Stored data entries
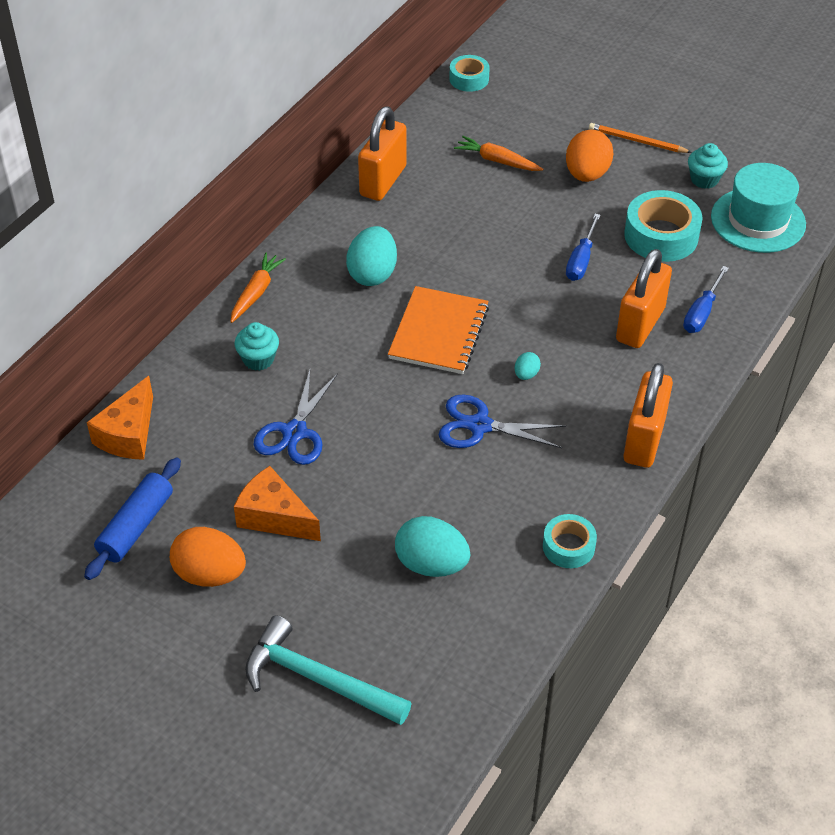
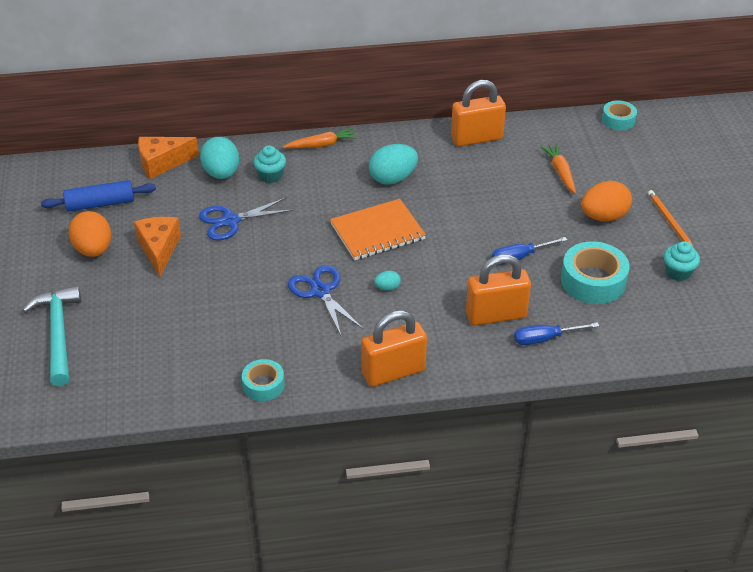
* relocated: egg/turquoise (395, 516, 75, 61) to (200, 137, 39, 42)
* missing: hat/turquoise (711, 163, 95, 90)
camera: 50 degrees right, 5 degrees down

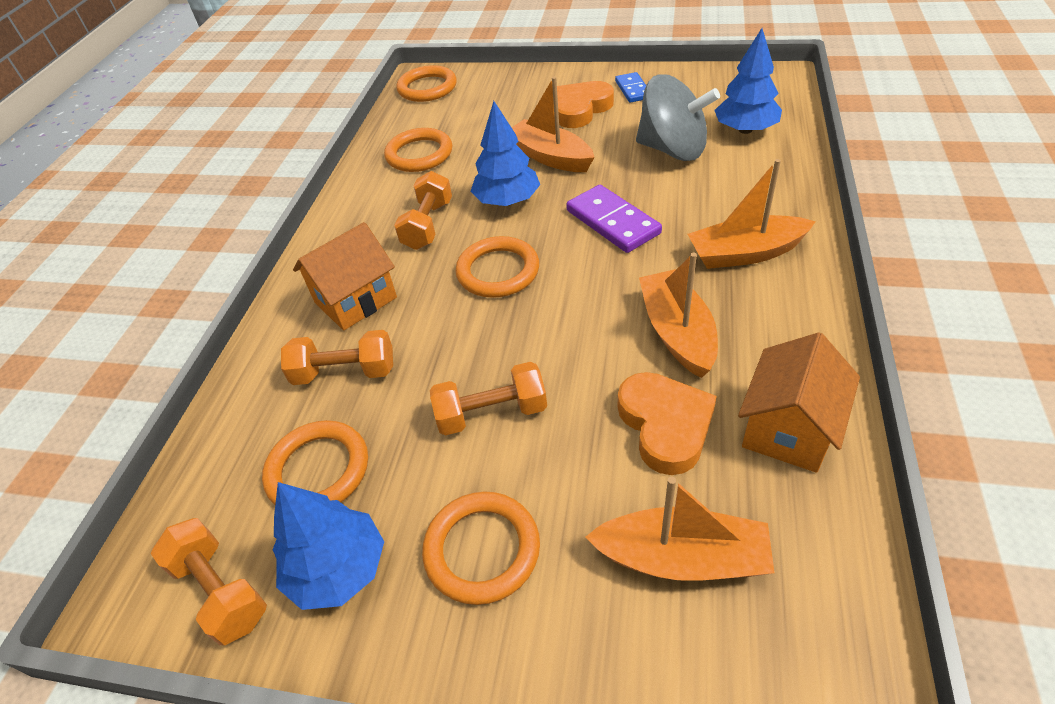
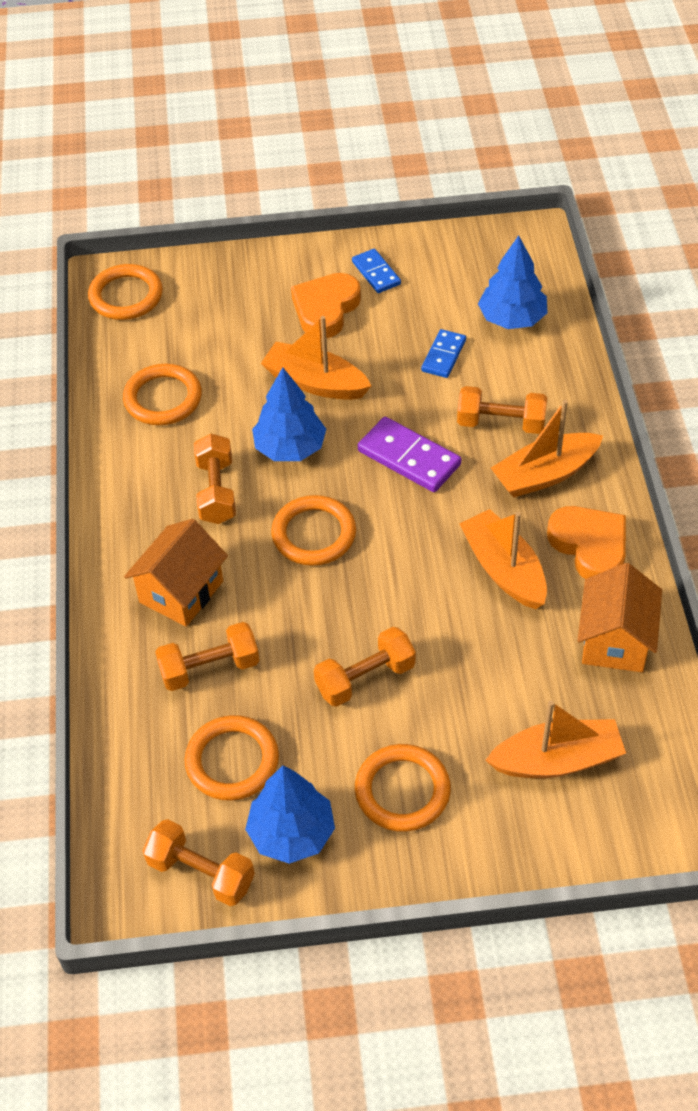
* exchanged: spinning top/grey (636, 74, 84, 87) to domino/blue (421, 329, 45, 49)
* appeared: dumbbell/orange (457, 386, 90, 48)
* relocated: heart/orange (618, 372, 99, 103) to (547, 506, 79, 73)
camera: 20 degrees left, 5 degrees up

### TRY IT
Leave out the pictures, and retype exactly the lines from the one containing "163, 95, 90)" through the last line of the data above, no more and no less.

### YOUR SOLUTION
* missing: hat/turquoise (711, 163, 95, 90)
camera: 50 degrees right, 5 degrees down

* exchanged: spinning top/grey (636, 74, 84, 87) to domino/blue (421, 329, 45, 49)
* appeared: dumbbell/orange (457, 386, 90, 48)
* relocated: heart/orange (618, 372, 99, 103) to (547, 506, 79, 73)
camera: 20 degrees left, 5 degrees up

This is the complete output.